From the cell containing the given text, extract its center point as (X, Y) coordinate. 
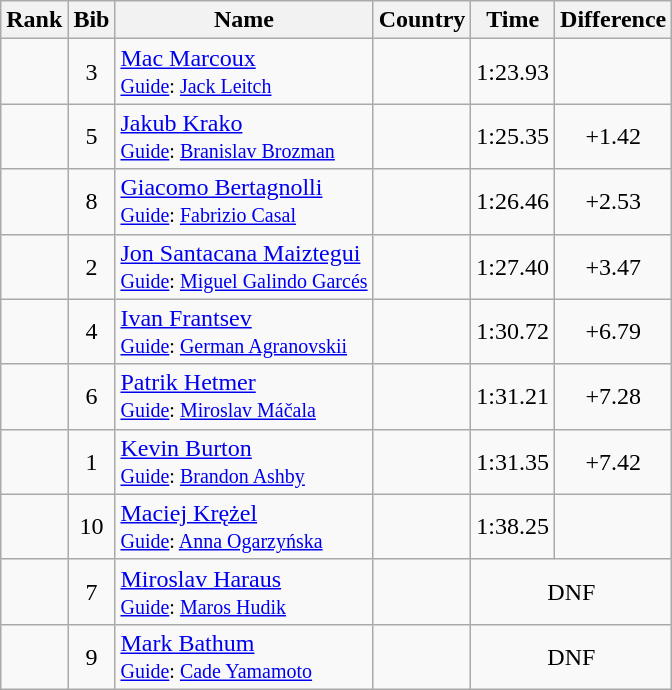
Rank (34, 20)
3 (92, 72)
8 (92, 202)
1:23.93 (513, 72)
10 (92, 526)
Name (244, 20)
Mark BathumGuide: Cade Yamamoto (244, 656)
6 (92, 396)
Giacomo BertagnolliGuide: Fabrizio Casal (244, 202)
Jakub KrakoGuide: Branislav Brozman (244, 136)
1 (92, 462)
1:31.35 (513, 462)
Patrik HetmerGuide: Miroslav Máčala (244, 396)
Time (513, 20)
2 (92, 266)
4 (92, 332)
Bib (92, 20)
+7.28 (614, 396)
1:30.72 (513, 332)
1:31.21 (513, 396)
1:26.46 (513, 202)
1:27.40 (513, 266)
1:38.25 (513, 526)
+7.42 (614, 462)
Mac MarcouxGuide: Jack Leitch (244, 72)
7 (92, 592)
Ivan FrantsevGuide: German Agranovskii (244, 332)
+6.79 (614, 332)
1:25.35 (513, 136)
Difference (614, 20)
9 (92, 656)
+1.42 (614, 136)
Country (422, 20)
+3.47 (614, 266)
Maciej KrężelGuide: Anna Ogarzyńska (244, 526)
Jon Santacana MaizteguiGuide: Miguel Galindo Garcés (244, 266)
5 (92, 136)
+2.53 (614, 202)
Kevin BurtonGuide: Brandon Ashby (244, 462)
Miroslav HarausGuide: Maros Hudik (244, 592)
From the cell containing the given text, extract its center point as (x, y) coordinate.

▸ Goal
Pick out each line of the material above that includes the string "point", and reproduce those lines in full.

▸ Task result
From the cell containing the given text, extract its center point as (X, Y) coordinate. 
From the cell containing the given text, extract its center point as (x, y) coordinate.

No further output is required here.